* _What you are asked to do_
Could the lines from the start of the data through the line with "yellow tape: [82,181,145,239]" be set down exactly, with no pictures among them?

* _Colored object tallies_
◆ ◆ ◆ ◆
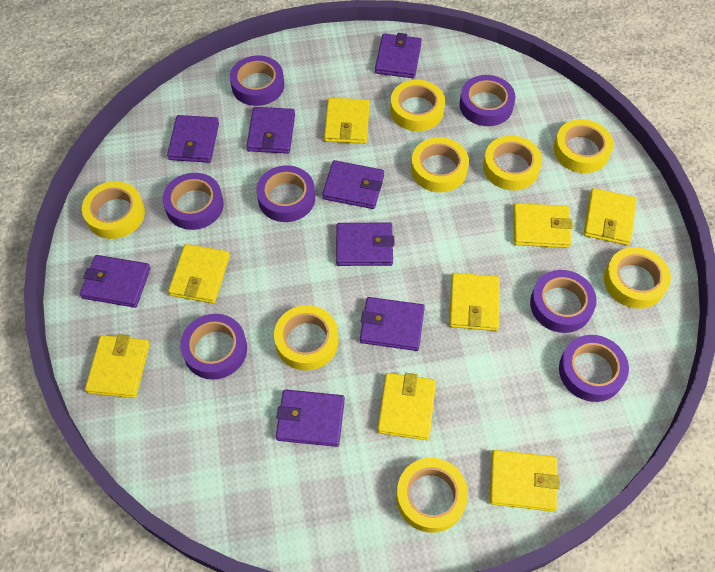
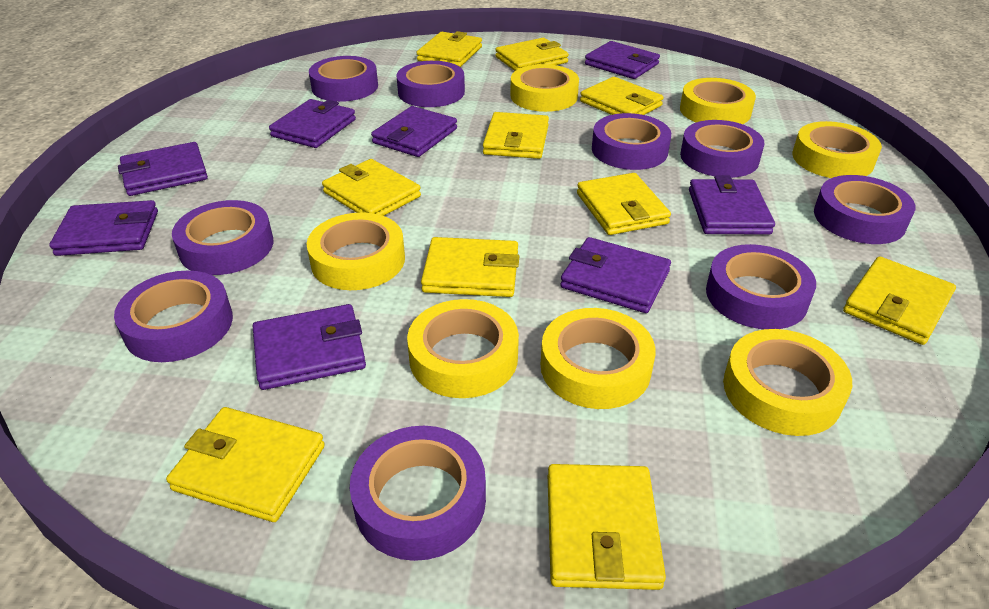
purple tape: [163,173,224,230] [180,314,247,380] [230,56,284,106] [256,165,315,222] [459,75,516,126] [530,270,597,333] [559,335,629,402] = 7 -> [114,270,233,362] [172,200,273,275] [309,56,378,102] [350,426,486,561] [396,61,465,107] [592,113,671,170] [680,120,764,178] [706,244,816,329] [814,175,916,244] = 9
yellow tape: [82,181,145,239] [274,305,339,370] [390,80,445,131] [396,458,468,533] [411,137,469,192] [483,136,542,190] [554,119,613,173] [604,247,671,309] = 8 -> [307,213,405,290] [407,299,519,398] [510,64,579,112] [541,308,655,409] [680,78,756,124] [723,329,852,436] [792,121,882,178] = 7
yellow wallet: [85,334,150,398] [168,244,230,303] [324,98,370,144] [377,373,436,440] [449,273,500,331] [490,450,560,512] [513,203,573,248] [584,188,637,245] = 8 -> [166,407,325,522] [322,159,421,216] [416,31,482,67] [421,237,519,297] [483,112,549,159] [495,38,569,71] [548,464,666,590] [577,173,671,235] [580,77,664,115] [843,256,956,345] = 10

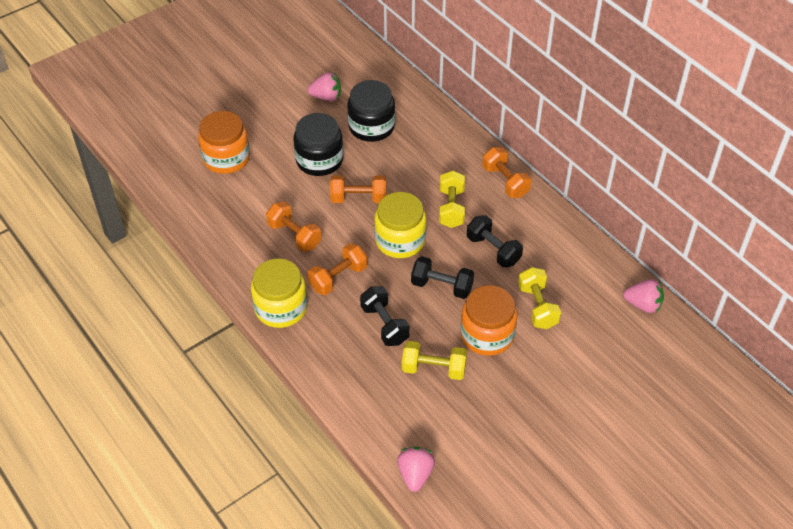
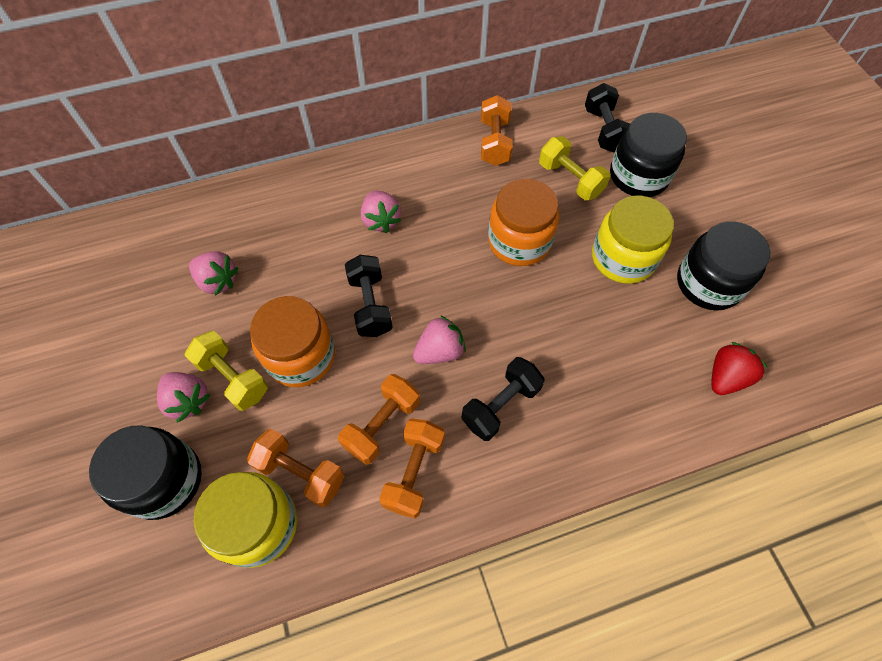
black jar: [293,113,343,176] [347,80,395,142] = 2 -> [89,425,202,520] [610,113,687,197] [677,221,770,311] = 3
pink strawberry: [307,73,341,102] [397,447,435,492] [623,279,664,313] = 3 -> [157,372,211,422] [189,251,238,296] [361,191,402,233] [413,315,466,364] = 4
red strawberry: none = 0 -> [711,342,768,395] = 1
yellow dumbbell: [402,341,467,380] [439,171,465,228] [518,267,561,329] = 3 -> [185,331,268,411] [539,136,610,200] = 2

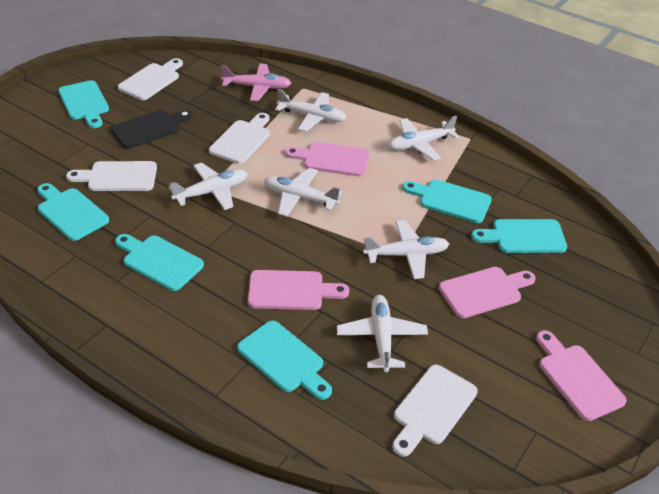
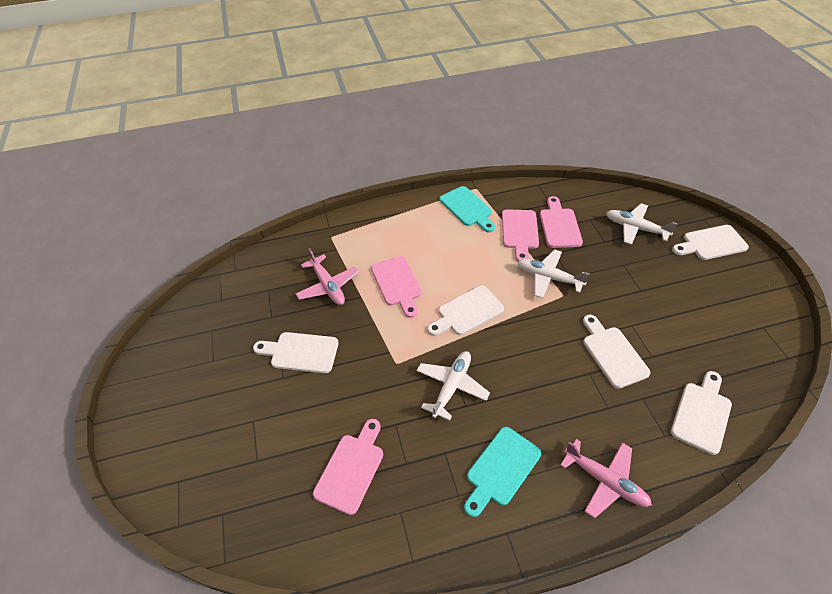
black cutting board: [110,110,192,149] = 1 -> none = 0
pink plane: [221,64,291,101] = 1 -> [296,248,359,305] [560,439,652,518] = 2
turquoise cutting board: [37,183,109,241] [58,80,109,128] [115,234,204,291] [237,321,332,400] [402,180,492,223] [471,219,567,253] = 6 -> [440,186,495,233] [464,427,541,517] = 2
white cutting board: [66,161,157,191] [118,58,183,100] [209,113,270,164] [392,365,478,457] = 4 -> [253,332,339,373] [427,285,504,336] [583,314,651,389] [671,371,732,455] [672,225,749,260] = 5
white plane: [169,163,248,210] [264,168,342,217] [275,89,346,132] [337,295,428,372] [363,220,449,279] [388,116,459,161] = 6 -> [416,351,490,421] [517,249,590,298] [606,203,678,245] = 3

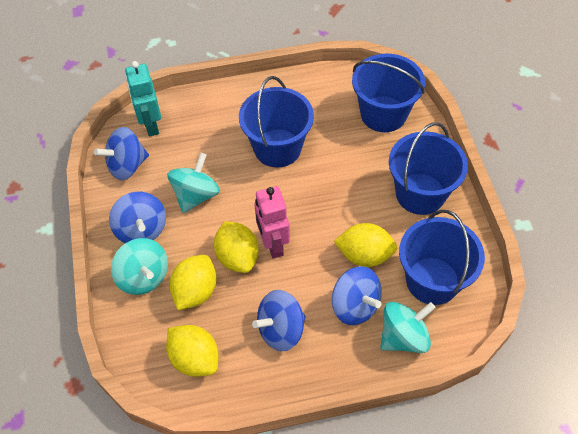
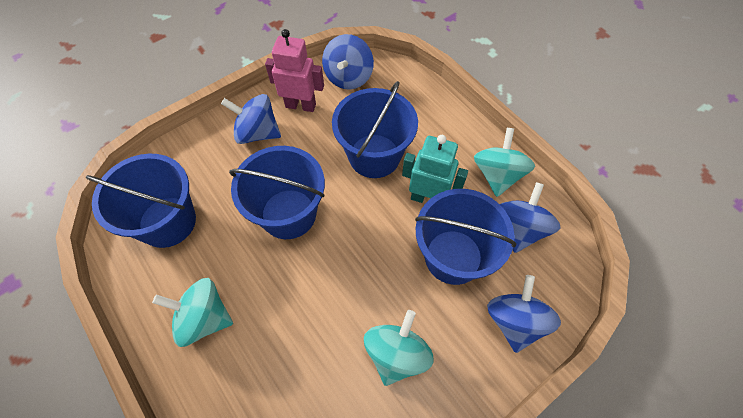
yellow lemon: [166,325,219,377] [169,255,216,310] [214,221,259,273] [334,223,397,267] = 4 -> none = 0

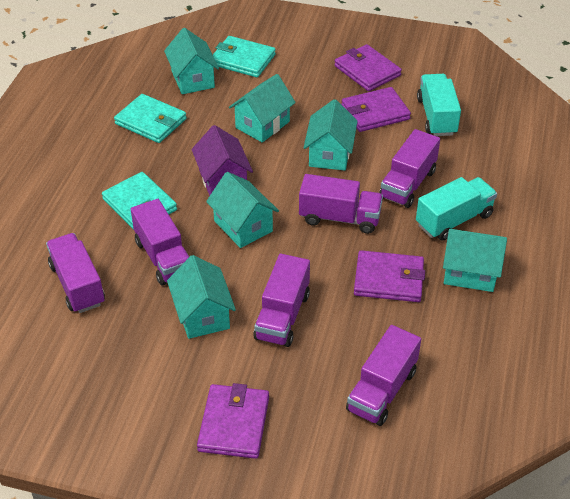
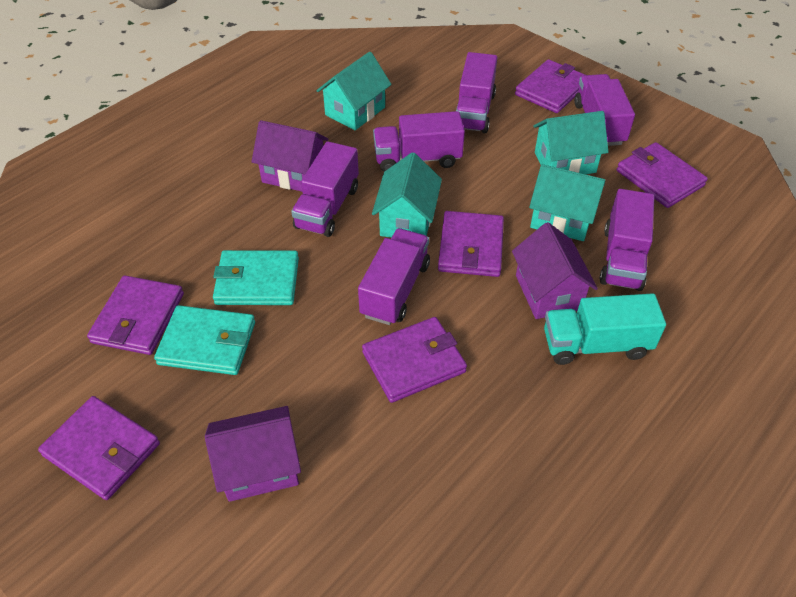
purple house: [192,125,253,196] = 1 -> [205,406,301,502] [252,120,328,192] [512,222,598,319] = 3
purple wallet: [197,383,269,459] [334,44,402,91] [341,87,411,132] [354,250,425,302] = 4 -> [38,396,160,500] [87,276,184,355] [362,317,467,403] [438,211,504,277] [515,59,585,113] [617,142,708,208] = 6
turquoise house: [164,28,219,94] [167,255,236,339] [206,172,279,248] [229,74,296,143] [304,99,358,171] [443,229,507,292] = 6 -> [317,52,391,130] [372,152,442,238] [529,164,605,241] [534,111,609,174] = 4
turquoise truck: [416,177,497,241] [417,74,461,136] = 2 -> [544,293,666,365] = 1
turquoise wallet: [102,172,177,230] [114,94,187,143] [213,36,276,77] = 3 -> [154,305,255,375] [213,250,299,305] = 2

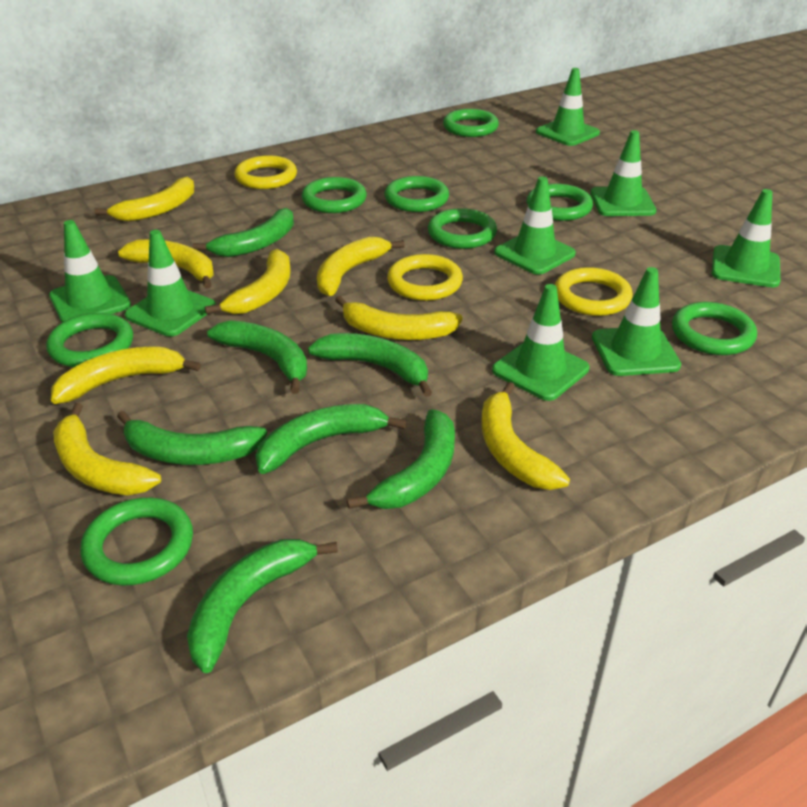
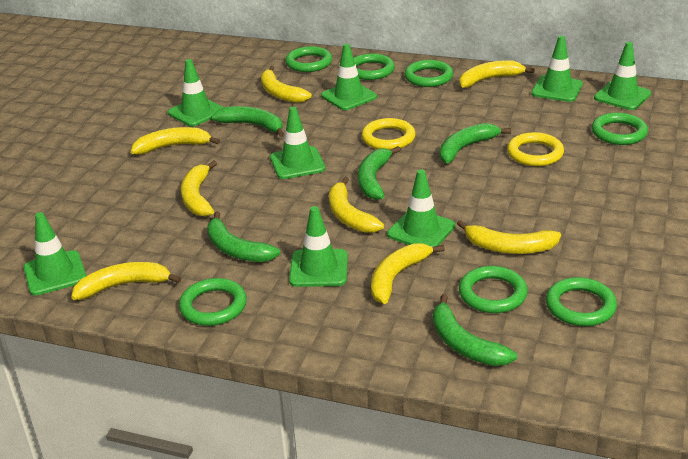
green banana: [117,411,267,465] [187,539,338,673] [193,208,294,257] [207,320,307,394] [256,404,407,474] [308,333,432,397] [347,409,455,509] = 7 -> [207,211,280,262] [211,106,284,137] [358,146,401,200] [433,294,517,366] [439,123,511,164] = 5
green ring: [46,313,133,367] [80,498,193,585] [301,177,367,213] [385,176,449,212] [428,208,497,249] [443,109,499,137] [527,184,593,221] [672,302,757,355] = 8 -> [179,278,247,326] [285,46,332,72] [354,53,395,80] [404,60,453,87] [459,266,528,313] [546,277,617,326] [592,113,648,145] = 7
yellow ring: [234,155,297,189] [387,254,463,301] [555,267,633,316] = 3 -> [362,118,416,150] [507,132,564,166] = 2

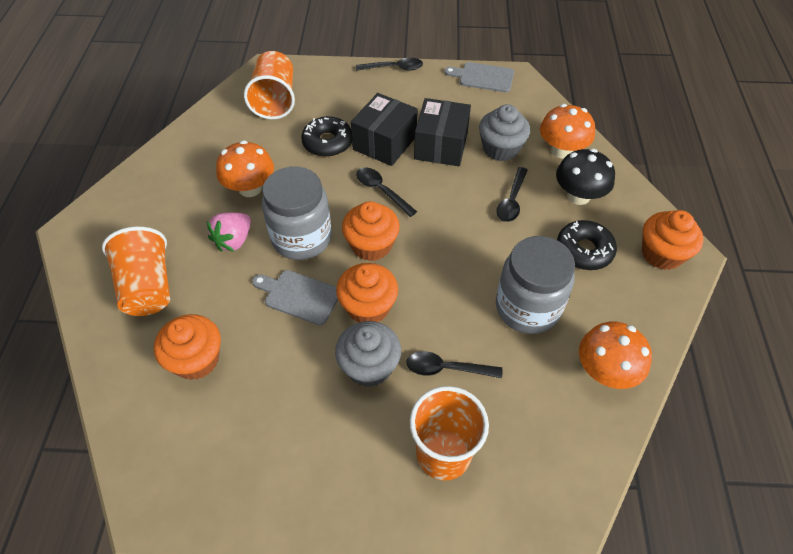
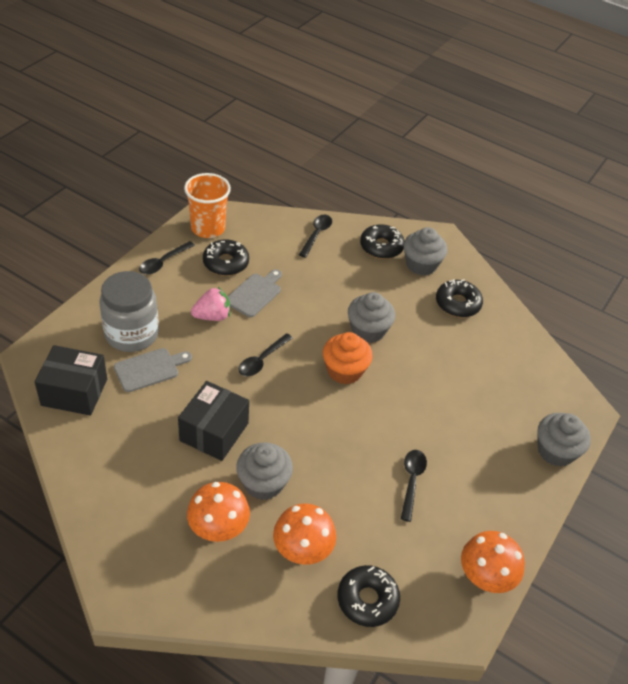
black donut: [301,116,352,157] [557,220,617,270] = 2 -> [203,239,249,276] [338,565,400,627] [360,224,404,259] [436,279,483,317] = 4
black mushroom: [556,149,615,205] = 1 -> none = 0
grey cupcake: [335,321,401,387] [479,104,530,161] = 2 -> [236,443,293,500] [348,292,395,343] [404,227,447,276] [537,413,591,467] = 4
grey jar: [262,166,332,260] [496,236,575,334] = 2 -> [99,271,159,352] = 1
orange cup: [102,226,170,316] [244,51,295,120] [410,386,489,480] = 3 -> [184,173,231,238] = 1
orange cupcake: [154,314,221,380] [336,263,398,322] [342,201,400,261] [642,210,704,270] = 4 -> [323,332,373,384] = 1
◆ ◆ ◆ ◆
* _Problem solution_
purple tape: [163,173,224,230] [180,314,247,380] [230,56,284,106] [256,165,315,222] [459,75,516,126] [530,270,597,333] [559,335,629,402] = 7 -> [114,270,233,362] [172,200,273,275] [309,56,378,102] [350,426,486,561] [396,61,465,107] [592,113,671,170] [680,120,764,178] [706,244,816,329] [814,175,916,244] = 9
yellow tape: [82,181,145,239] [274,305,339,370] [390,80,445,131] [396,458,468,533] [411,137,469,192] [483,136,542,190] [554,119,613,173] [604,247,671,309] = 8 -> [307,213,405,290] [407,299,519,398] [510,64,579,112] [541,308,655,409] [680,78,756,124] [723,329,852,436] [792,121,882,178] = 7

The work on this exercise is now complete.